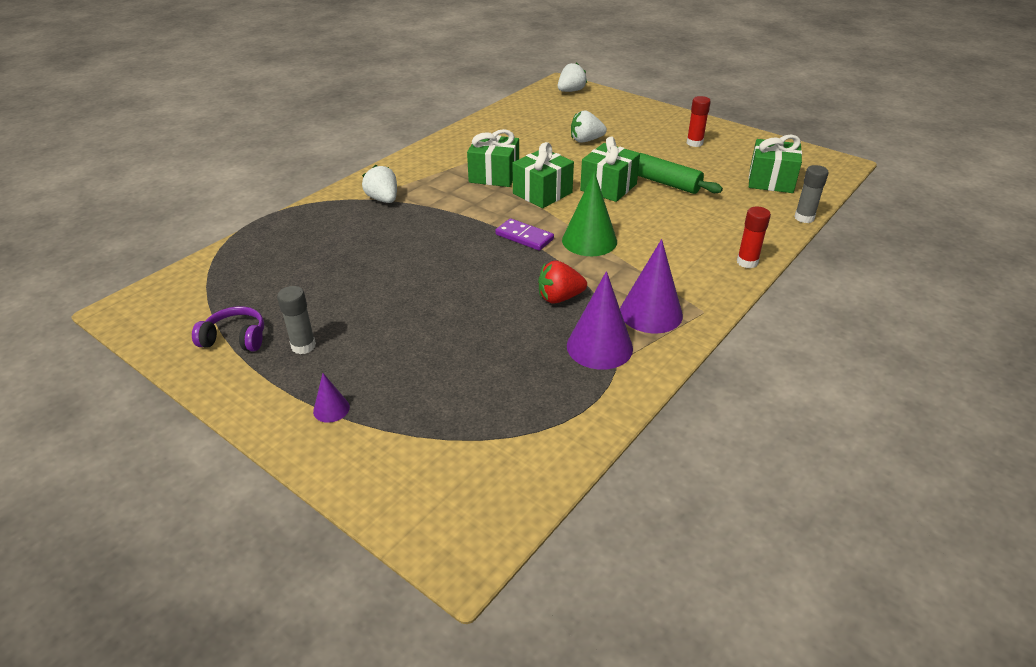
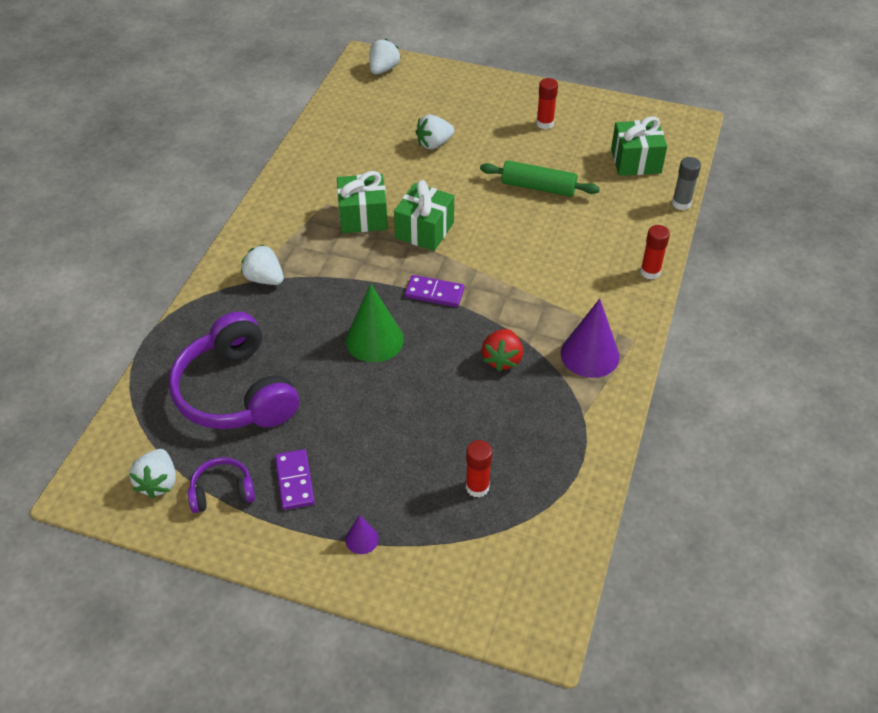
camera: 20 degrees left, 10 degrees up
(188, 318) = (158, 482): none -> white strawberry
(303, 269) = (236, 392): none -> purple headphones
(303, 346) = (294, 481): grey glue stick -> purple domino
(472, 395) = (477, 487): none -> red glue stick
(559, 298) = (502, 359): red strawberry -> red strawberry turned 45 degrees counterclockwise
(589, 240) = (498, 282): green cone -> green cone (374, 340)
(599, 347) = (561, 404): purple cone -> none
(608, 187) = (486, 206): green gift -> none

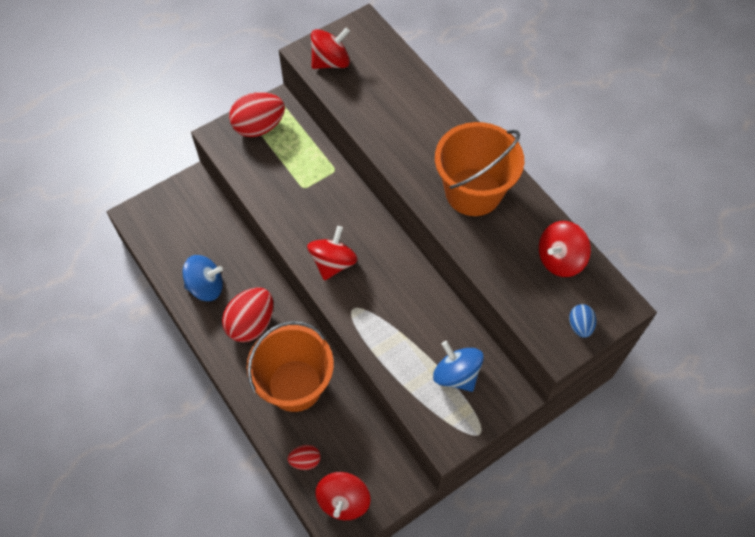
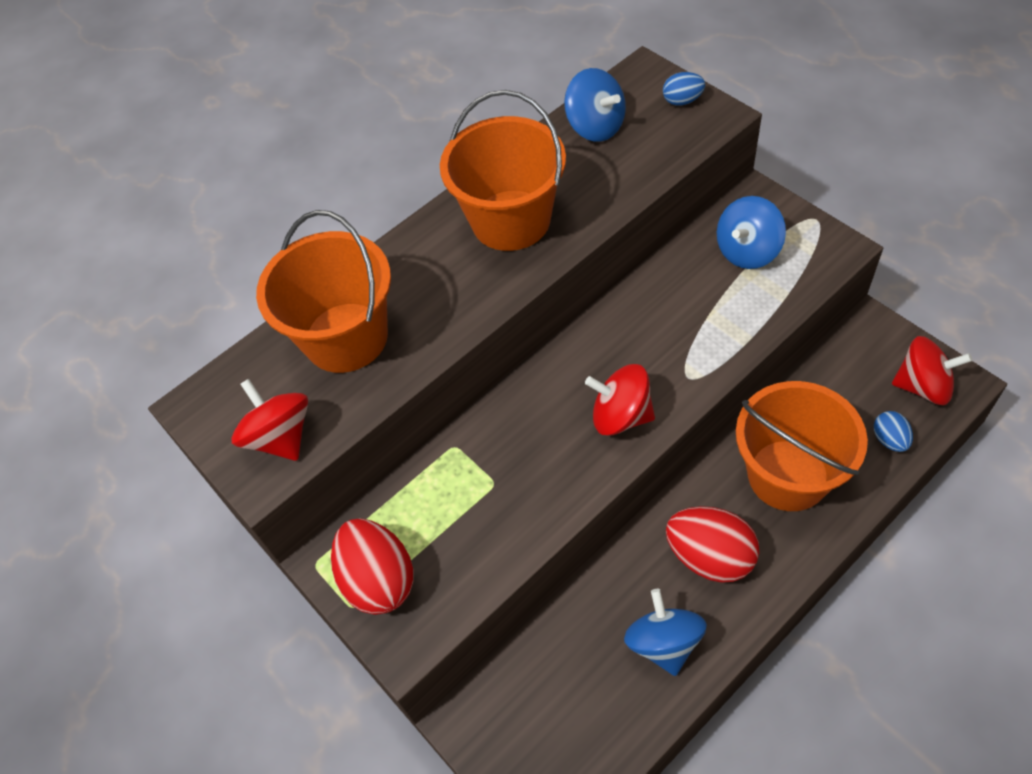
camera: 90 degrees left, 5 degrees down
(305, 460) = (889, 439): red egg -> blue egg
(394, 94) = (346, 337): none -> orange bucket
(560, 259) = (595, 126): red spinning top -> blue spinning top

────────

Starting at the line that contains "(303, 269) = (236, 392): none", transcribe every line through the end of the listing exactly, including both end lines and excluding pictures.

(303, 269) = (236, 392): none -> purple headphones
(303, 346) = (294, 481): grey glue stick -> purple domino
(472, 395) = (477, 487): none -> red glue stick
(559, 298) = (502, 359): red strawberry -> red strawberry turned 45 degrees counterclockwise
(589, 240) = (498, 282): green cone -> green cone (374, 340)
(599, 347) = (561, 404): purple cone -> none
(608, 187) = (486, 206): green gift -> none

camera: 90 degrees left, 5 degrees down
(305, 460) = (889, 439): red egg -> blue egg
(394, 94) = (346, 337): none -> orange bucket
(560, 259) = (595, 126): red spinning top -> blue spinning top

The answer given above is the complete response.